TASK STATEMENT: Every entry below should be returned exactly as it appears, with pictures left out.

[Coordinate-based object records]
........

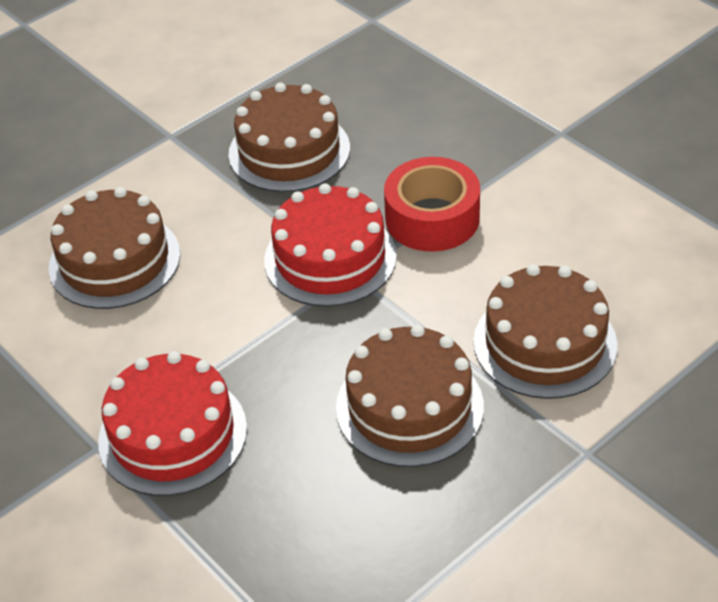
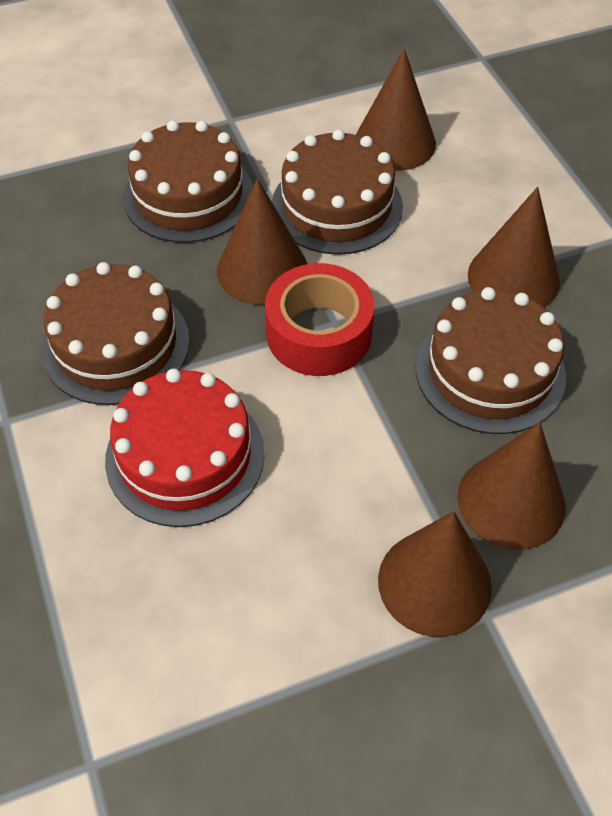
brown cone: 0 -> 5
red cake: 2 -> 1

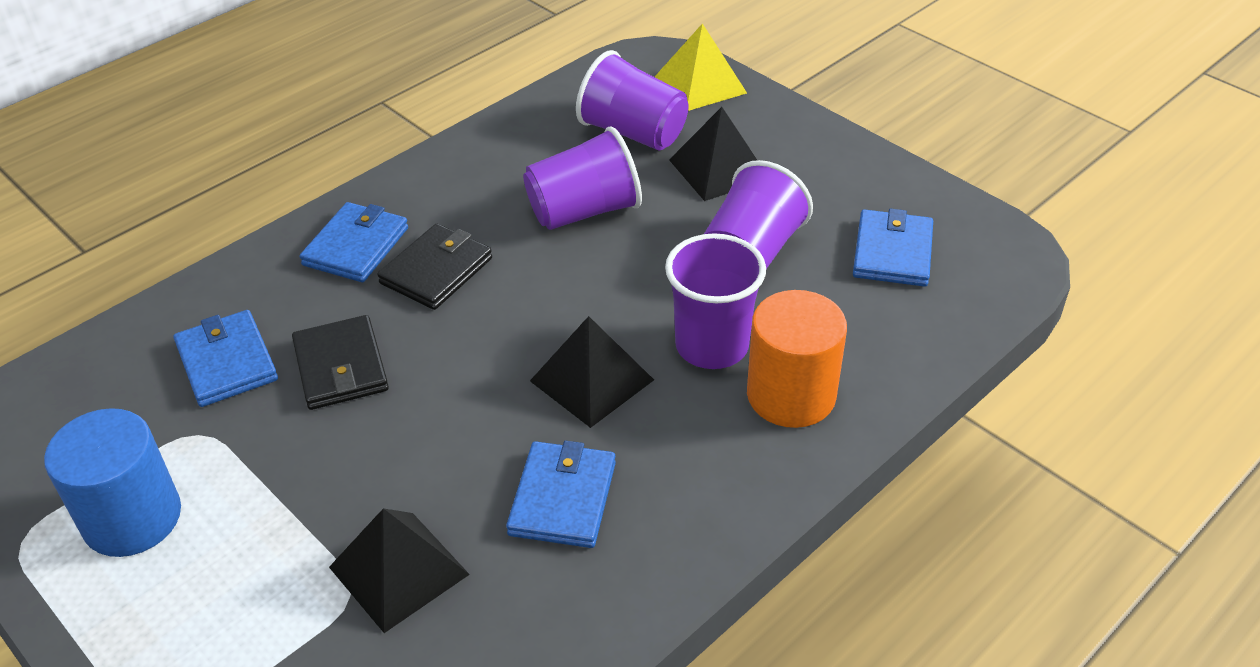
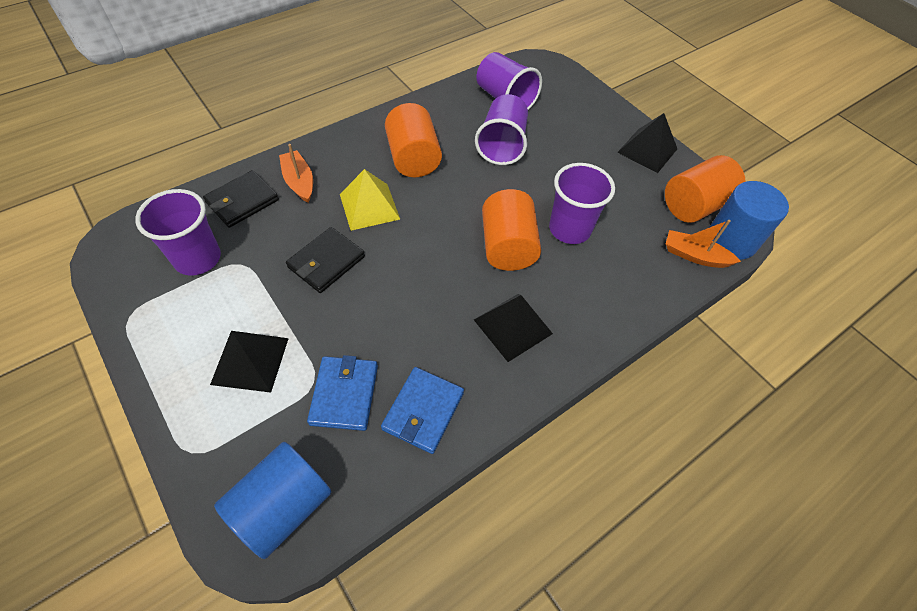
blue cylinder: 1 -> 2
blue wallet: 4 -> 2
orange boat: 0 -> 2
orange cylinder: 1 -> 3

........

RESULT BELOW:
brown cone: 0 -> 5
red cake: 2 -> 1

blue cylinder: 1 -> 2
blue wallet: 4 -> 2
orange boat: 0 -> 2
orange cylinder: 1 -> 3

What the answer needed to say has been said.